*EXERCISE INPUTS*.
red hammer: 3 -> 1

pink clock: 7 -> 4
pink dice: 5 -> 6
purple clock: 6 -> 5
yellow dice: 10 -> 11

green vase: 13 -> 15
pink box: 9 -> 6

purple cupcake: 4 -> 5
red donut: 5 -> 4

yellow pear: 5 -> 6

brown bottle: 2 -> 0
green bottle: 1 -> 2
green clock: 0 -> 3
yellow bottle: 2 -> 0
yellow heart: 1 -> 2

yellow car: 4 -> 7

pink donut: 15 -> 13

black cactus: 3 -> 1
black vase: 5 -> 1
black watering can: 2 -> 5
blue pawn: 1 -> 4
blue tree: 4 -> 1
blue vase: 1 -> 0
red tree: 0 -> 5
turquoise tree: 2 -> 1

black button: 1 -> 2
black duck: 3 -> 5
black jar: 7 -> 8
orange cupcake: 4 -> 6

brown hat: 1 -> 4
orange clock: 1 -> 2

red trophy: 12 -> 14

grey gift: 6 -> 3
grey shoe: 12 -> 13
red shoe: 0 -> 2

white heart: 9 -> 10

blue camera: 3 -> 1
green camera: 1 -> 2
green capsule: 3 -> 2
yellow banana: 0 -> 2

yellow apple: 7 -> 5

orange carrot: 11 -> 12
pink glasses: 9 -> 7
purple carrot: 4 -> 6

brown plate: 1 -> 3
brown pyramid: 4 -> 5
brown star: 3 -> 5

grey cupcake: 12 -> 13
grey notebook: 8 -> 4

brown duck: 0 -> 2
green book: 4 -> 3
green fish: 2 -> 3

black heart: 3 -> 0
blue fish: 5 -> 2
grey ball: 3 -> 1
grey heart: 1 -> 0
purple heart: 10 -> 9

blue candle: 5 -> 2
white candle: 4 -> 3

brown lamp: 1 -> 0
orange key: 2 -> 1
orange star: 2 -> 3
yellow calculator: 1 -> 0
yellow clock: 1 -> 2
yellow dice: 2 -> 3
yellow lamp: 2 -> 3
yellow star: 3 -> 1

*DIRECTIONS FOR THIS TASK*.
Your answer should be the exact lines above from the one with "green capsule: 3 -> 2" through the one with "blue fish: 5 -> 2", both included, and nothing besides.

*WRITTEN RESPONSE*.
green capsule: 3 -> 2
yellow banana: 0 -> 2

yellow apple: 7 -> 5

orange carrot: 11 -> 12
pink glasses: 9 -> 7
purple carrot: 4 -> 6

brown plate: 1 -> 3
brown pyramid: 4 -> 5
brown star: 3 -> 5

grey cupcake: 12 -> 13
grey notebook: 8 -> 4

brown duck: 0 -> 2
green book: 4 -> 3
green fish: 2 -> 3

black heart: 3 -> 0
blue fish: 5 -> 2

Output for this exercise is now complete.